**Problem to solve**
Starting at the top of the listing below, copy each line exactly, stopping after the line that contains "BUZZER3 pin IO: TX -> 8".

**Data supplied**
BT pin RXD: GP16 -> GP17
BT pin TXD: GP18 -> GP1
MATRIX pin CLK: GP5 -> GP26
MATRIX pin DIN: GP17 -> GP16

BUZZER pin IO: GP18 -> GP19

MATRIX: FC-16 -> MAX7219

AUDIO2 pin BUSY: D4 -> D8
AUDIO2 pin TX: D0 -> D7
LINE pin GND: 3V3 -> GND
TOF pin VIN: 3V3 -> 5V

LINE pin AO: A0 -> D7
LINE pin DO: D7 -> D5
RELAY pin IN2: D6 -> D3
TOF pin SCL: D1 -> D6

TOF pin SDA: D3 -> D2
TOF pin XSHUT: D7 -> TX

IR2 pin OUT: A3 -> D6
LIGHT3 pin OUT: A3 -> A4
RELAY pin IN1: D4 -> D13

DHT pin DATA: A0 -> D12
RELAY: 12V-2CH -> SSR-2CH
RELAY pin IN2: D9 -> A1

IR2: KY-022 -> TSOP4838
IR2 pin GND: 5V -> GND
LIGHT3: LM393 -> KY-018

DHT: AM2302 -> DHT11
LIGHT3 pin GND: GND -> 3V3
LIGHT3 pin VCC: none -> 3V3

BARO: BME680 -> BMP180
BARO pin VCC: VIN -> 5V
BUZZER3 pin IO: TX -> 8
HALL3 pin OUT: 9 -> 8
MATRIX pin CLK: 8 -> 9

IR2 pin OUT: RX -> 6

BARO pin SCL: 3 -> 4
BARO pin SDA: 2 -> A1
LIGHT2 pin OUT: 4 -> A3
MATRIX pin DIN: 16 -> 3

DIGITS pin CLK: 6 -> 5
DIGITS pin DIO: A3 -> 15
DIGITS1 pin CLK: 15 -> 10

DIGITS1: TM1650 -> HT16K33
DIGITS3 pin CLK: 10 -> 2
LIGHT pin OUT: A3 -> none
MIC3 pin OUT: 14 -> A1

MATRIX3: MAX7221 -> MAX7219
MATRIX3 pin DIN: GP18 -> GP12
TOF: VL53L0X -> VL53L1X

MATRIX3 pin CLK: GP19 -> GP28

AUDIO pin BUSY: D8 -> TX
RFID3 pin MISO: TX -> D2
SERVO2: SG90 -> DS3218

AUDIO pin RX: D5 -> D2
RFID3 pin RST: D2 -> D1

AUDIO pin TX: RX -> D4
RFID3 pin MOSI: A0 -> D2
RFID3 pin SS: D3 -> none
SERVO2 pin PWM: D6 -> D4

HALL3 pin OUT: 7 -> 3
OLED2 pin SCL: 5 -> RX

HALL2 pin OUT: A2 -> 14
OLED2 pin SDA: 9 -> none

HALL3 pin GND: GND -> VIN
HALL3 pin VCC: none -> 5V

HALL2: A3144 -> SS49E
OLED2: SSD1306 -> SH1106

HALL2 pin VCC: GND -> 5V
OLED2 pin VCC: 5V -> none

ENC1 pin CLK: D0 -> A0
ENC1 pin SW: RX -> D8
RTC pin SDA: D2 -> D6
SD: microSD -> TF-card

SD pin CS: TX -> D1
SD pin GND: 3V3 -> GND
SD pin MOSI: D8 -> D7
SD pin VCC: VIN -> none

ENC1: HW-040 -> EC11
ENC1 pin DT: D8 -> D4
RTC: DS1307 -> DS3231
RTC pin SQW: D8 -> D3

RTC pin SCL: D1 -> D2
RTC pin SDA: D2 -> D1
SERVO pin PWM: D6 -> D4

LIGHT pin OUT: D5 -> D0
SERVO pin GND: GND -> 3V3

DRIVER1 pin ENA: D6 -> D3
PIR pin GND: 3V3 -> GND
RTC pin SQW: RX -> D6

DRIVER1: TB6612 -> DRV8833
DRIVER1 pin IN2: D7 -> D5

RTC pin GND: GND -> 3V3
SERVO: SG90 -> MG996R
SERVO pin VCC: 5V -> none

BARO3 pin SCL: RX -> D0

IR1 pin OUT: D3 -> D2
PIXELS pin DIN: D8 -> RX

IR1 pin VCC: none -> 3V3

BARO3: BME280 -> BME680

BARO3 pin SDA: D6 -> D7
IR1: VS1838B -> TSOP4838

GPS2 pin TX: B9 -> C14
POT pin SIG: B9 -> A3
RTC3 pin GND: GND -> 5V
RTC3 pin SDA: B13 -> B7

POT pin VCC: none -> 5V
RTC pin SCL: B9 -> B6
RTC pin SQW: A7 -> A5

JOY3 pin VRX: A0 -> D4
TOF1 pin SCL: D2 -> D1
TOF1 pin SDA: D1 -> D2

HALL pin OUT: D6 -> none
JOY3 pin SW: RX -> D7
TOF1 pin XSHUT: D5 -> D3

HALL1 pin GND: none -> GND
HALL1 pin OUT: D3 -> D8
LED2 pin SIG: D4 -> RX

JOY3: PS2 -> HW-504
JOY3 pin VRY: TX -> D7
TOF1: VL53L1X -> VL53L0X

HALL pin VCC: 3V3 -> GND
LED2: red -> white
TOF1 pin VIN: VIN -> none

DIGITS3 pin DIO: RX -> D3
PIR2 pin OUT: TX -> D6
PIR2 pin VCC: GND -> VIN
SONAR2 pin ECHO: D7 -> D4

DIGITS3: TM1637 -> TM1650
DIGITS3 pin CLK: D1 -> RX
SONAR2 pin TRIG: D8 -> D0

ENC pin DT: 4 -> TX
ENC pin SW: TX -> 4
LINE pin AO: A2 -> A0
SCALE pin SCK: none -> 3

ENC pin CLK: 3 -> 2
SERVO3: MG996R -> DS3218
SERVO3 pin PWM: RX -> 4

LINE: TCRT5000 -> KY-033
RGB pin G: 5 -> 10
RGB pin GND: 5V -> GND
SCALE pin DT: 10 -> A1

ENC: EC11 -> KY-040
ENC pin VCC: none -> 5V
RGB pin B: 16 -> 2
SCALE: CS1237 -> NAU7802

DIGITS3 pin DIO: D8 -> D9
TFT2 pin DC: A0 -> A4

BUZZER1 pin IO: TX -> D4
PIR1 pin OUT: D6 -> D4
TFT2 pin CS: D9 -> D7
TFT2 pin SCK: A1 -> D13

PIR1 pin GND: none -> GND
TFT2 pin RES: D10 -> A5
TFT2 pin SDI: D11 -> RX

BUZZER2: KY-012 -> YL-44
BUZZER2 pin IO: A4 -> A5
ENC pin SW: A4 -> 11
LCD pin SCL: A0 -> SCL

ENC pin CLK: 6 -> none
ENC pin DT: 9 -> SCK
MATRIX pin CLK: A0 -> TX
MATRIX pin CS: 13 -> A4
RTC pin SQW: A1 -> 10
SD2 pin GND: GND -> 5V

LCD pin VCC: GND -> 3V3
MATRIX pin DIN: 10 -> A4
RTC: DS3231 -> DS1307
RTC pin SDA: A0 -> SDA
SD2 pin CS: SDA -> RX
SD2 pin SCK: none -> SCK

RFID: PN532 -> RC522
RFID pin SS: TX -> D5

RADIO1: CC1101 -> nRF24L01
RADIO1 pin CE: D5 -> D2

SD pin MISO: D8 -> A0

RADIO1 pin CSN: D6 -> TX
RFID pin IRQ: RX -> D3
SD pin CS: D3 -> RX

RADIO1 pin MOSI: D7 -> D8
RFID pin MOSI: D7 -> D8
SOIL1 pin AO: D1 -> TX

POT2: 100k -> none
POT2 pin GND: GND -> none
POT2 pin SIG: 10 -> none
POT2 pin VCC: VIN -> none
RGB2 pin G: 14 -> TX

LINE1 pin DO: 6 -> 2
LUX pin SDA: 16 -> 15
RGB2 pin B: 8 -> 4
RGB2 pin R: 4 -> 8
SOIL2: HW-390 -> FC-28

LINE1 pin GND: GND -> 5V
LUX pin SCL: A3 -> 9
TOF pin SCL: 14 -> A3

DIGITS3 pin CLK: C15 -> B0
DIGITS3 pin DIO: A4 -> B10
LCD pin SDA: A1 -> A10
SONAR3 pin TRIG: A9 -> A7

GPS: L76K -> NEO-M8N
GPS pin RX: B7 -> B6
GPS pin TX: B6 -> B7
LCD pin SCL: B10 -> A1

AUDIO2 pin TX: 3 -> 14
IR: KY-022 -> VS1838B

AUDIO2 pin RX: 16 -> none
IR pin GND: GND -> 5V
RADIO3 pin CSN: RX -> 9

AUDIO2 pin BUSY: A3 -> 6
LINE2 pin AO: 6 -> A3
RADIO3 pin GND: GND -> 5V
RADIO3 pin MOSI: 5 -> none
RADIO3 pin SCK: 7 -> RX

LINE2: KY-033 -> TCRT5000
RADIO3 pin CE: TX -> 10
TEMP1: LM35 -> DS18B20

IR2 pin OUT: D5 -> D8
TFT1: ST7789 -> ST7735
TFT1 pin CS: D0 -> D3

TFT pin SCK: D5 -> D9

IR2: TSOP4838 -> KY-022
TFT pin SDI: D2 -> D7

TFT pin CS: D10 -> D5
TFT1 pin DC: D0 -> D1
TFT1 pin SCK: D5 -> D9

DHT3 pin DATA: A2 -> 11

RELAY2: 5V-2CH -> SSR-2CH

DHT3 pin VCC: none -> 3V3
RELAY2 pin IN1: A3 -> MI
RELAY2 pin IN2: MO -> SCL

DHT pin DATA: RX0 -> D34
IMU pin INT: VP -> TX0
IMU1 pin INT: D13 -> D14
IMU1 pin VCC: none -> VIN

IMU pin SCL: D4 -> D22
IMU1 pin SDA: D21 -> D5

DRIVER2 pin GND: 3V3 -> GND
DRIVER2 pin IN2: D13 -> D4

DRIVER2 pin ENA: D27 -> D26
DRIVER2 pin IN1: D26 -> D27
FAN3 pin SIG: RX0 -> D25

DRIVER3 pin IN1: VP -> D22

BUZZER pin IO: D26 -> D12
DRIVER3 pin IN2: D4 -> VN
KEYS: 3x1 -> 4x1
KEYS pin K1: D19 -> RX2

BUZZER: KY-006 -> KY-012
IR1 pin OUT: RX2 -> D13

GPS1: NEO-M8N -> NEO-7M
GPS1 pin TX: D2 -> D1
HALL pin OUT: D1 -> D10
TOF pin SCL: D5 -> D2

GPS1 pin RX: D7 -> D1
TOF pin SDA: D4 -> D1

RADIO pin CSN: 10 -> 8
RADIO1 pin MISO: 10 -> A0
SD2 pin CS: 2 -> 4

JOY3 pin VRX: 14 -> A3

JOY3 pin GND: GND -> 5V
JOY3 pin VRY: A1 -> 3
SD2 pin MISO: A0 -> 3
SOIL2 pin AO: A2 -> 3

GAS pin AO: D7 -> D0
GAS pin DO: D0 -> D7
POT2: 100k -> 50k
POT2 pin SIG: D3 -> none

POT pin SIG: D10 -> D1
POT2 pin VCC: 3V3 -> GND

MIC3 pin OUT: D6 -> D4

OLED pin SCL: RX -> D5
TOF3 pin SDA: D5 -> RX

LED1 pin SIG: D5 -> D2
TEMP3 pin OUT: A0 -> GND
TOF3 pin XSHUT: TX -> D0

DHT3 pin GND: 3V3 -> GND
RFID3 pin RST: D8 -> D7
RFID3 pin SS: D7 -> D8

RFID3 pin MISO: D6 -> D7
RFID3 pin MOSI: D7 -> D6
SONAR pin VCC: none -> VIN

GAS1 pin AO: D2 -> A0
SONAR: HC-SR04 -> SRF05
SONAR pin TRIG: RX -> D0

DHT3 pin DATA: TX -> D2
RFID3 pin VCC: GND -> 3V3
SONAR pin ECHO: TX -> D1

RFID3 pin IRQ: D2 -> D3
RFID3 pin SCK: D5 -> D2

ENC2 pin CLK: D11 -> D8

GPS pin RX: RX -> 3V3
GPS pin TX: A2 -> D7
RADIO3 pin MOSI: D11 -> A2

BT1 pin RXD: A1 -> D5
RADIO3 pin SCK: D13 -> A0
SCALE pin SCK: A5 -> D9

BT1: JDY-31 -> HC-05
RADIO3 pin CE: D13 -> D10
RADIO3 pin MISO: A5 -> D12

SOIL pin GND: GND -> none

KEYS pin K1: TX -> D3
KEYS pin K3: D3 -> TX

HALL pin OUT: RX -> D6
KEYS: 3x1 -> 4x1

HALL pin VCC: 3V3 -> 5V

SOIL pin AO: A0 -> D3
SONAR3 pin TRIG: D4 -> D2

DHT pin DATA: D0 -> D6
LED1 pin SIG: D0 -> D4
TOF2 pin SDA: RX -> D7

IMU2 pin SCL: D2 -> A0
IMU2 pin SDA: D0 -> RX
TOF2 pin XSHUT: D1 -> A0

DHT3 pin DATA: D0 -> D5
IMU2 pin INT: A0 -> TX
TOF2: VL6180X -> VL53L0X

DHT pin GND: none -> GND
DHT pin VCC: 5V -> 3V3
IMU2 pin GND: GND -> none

**Your solution**
BT pin RXD: GP16 -> GP17
BT pin TXD: GP18 -> GP1
MATRIX pin CLK: GP5 -> GP26
MATRIX pin DIN: GP17 -> GP16

BUZZER pin IO: GP18 -> GP19

MATRIX: FC-16 -> MAX7219

AUDIO2 pin BUSY: D4 -> D8
AUDIO2 pin TX: D0 -> D7
LINE pin GND: 3V3 -> GND
TOF pin VIN: 3V3 -> 5V

LINE pin AO: A0 -> D7
LINE pin DO: D7 -> D5
RELAY pin IN2: D6 -> D3
TOF pin SCL: D1 -> D6

TOF pin SDA: D3 -> D2
TOF pin XSHUT: D7 -> TX

IR2 pin OUT: A3 -> D6
LIGHT3 pin OUT: A3 -> A4
RELAY pin IN1: D4 -> D13

DHT pin DATA: A0 -> D12
RELAY: 12V-2CH -> SSR-2CH
RELAY pin IN2: D9 -> A1

IR2: KY-022 -> TSOP4838
IR2 pin GND: 5V -> GND
LIGHT3: LM393 -> KY-018

DHT: AM2302 -> DHT11
LIGHT3 pin GND: GND -> 3V3
LIGHT3 pin VCC: none -> 3V3

BARO: BME680 -> BMP180
BARO pin VCC: VIN -> 5V
BUZZER3 pin IO: TX -> 8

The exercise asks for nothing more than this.